Task statement — With pictures left out, set down exactly the lines from the line containing "turquoise glue stick: 2 -> 0" through the last line of the data.

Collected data
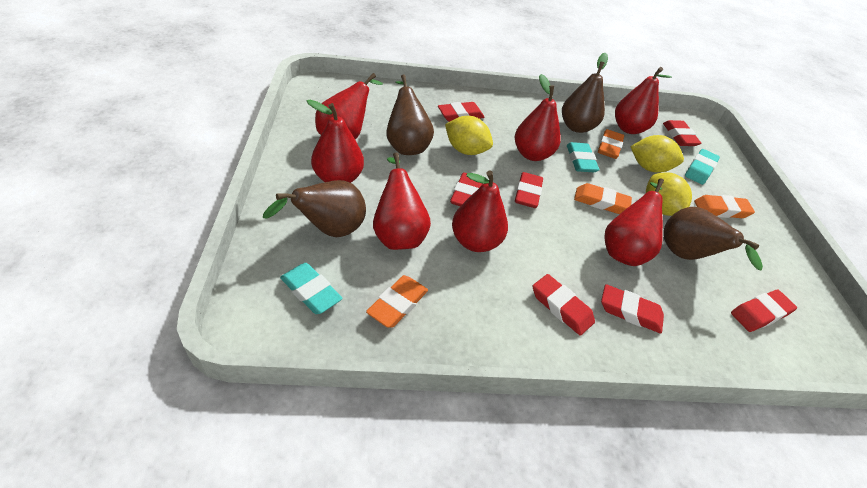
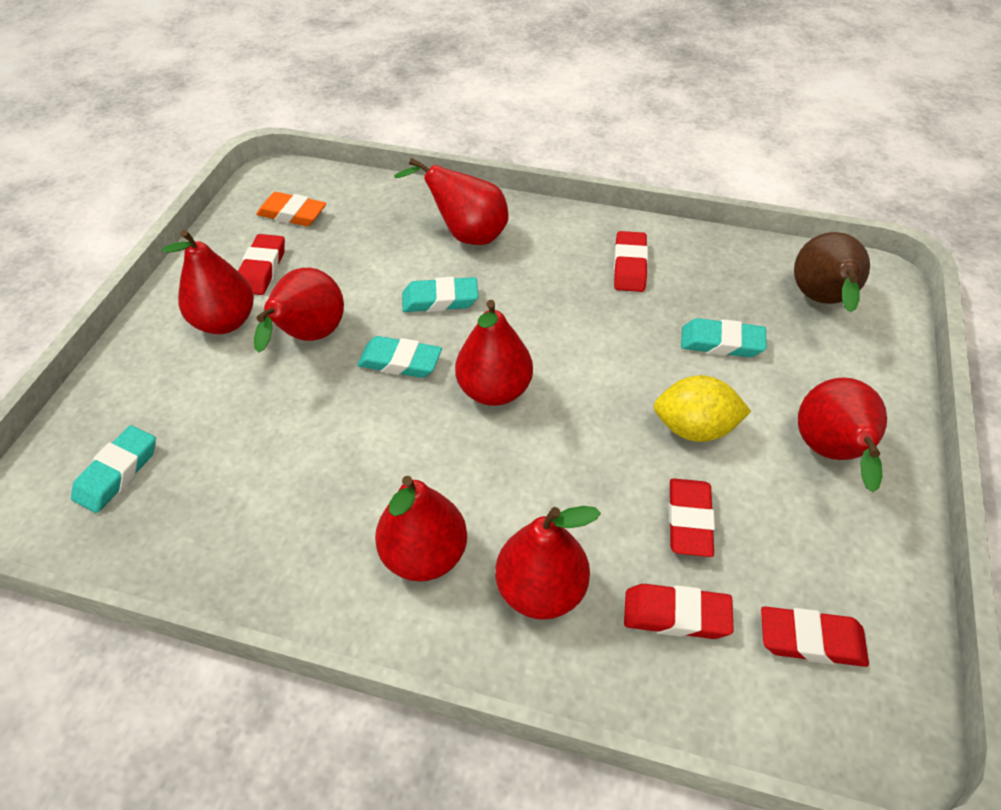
brown pear: 4 -> 1
orange eraser: 4 -> 1
red eraser: 7 -> 5
turquoise eraser: 3 -> 4
yellow lemon: 3 -> 1

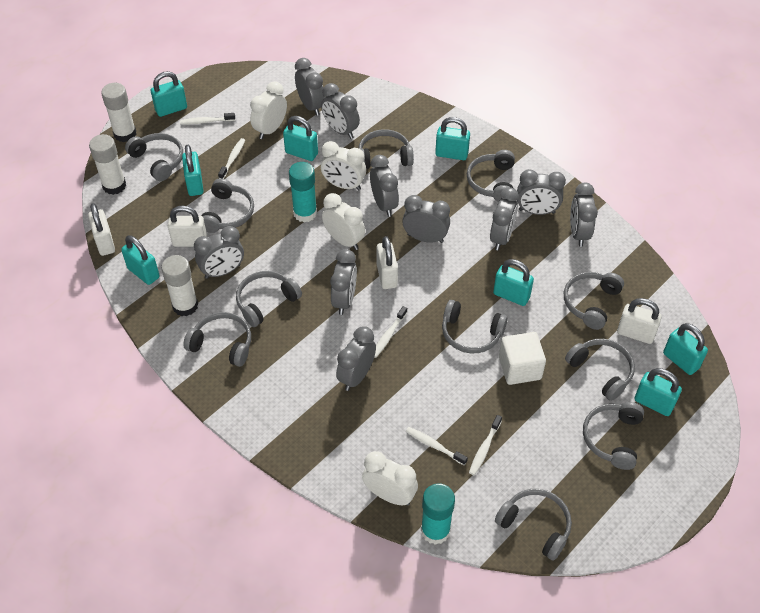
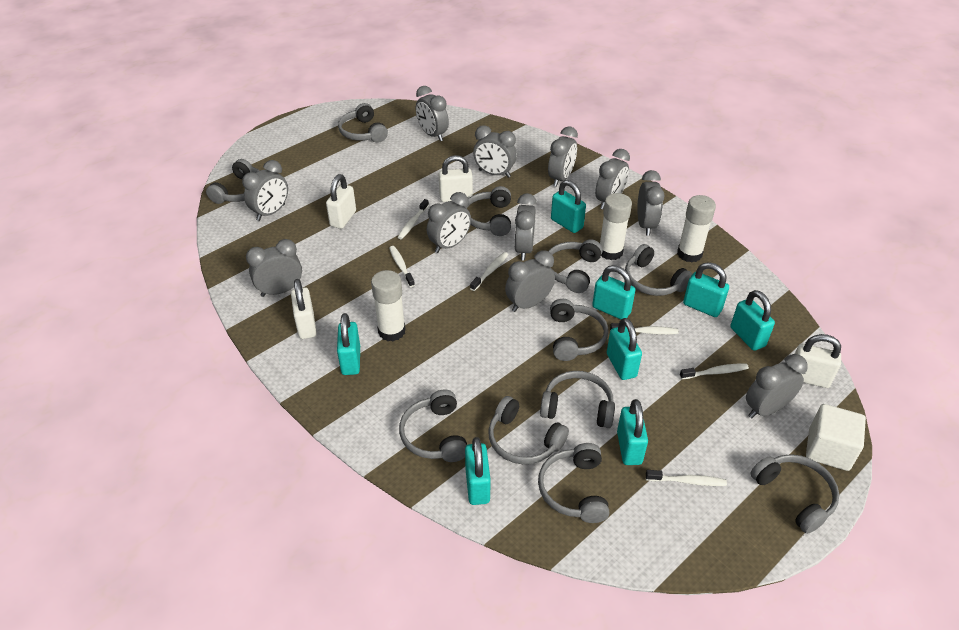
grey clock: 10 -> 11
turquoise glue stick: 2 -> 0
white clock: 4 -> 0
white toothbrush: 5 -> 6

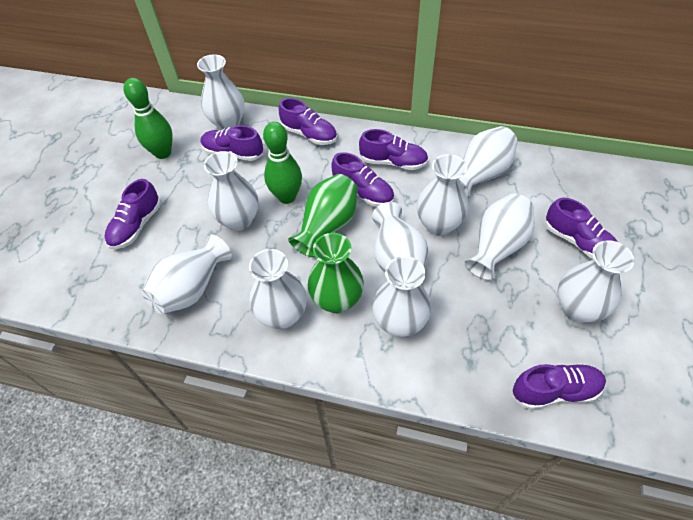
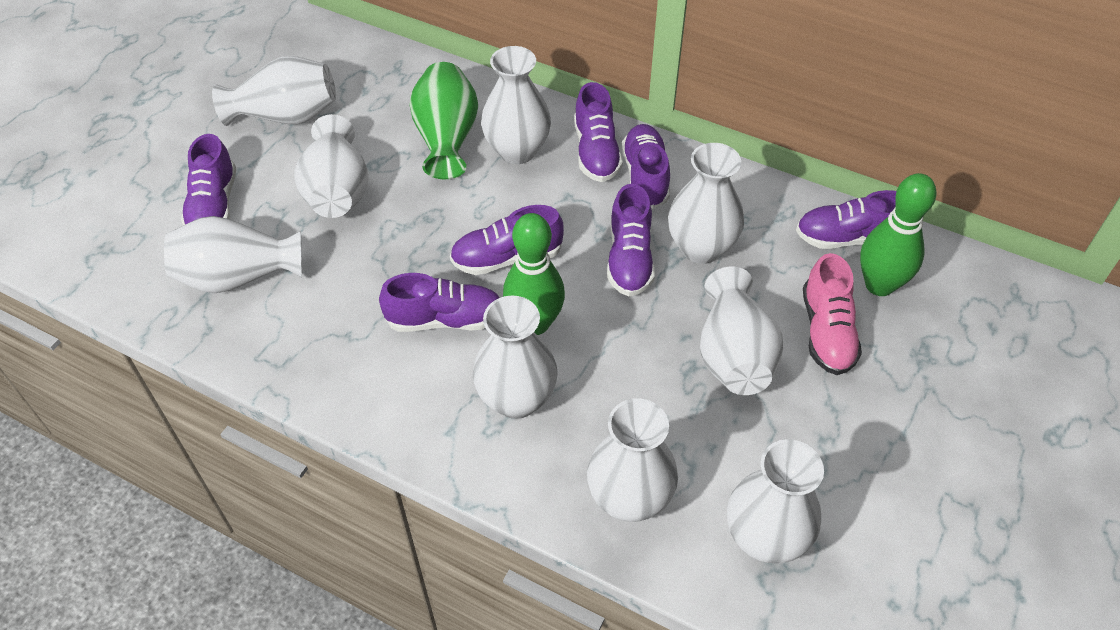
green vase: 2 -> 1
pink shoe: 0 -> 1
white vase: 10 -> 9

Output below —
turquoise glue stick: 2 -> 0
white clock: 4 -> 0
white toothbrush: 5 -> 6

green vase: 2 -> 1
pink shoe: 0 -> 1
white vase: 10 -> 9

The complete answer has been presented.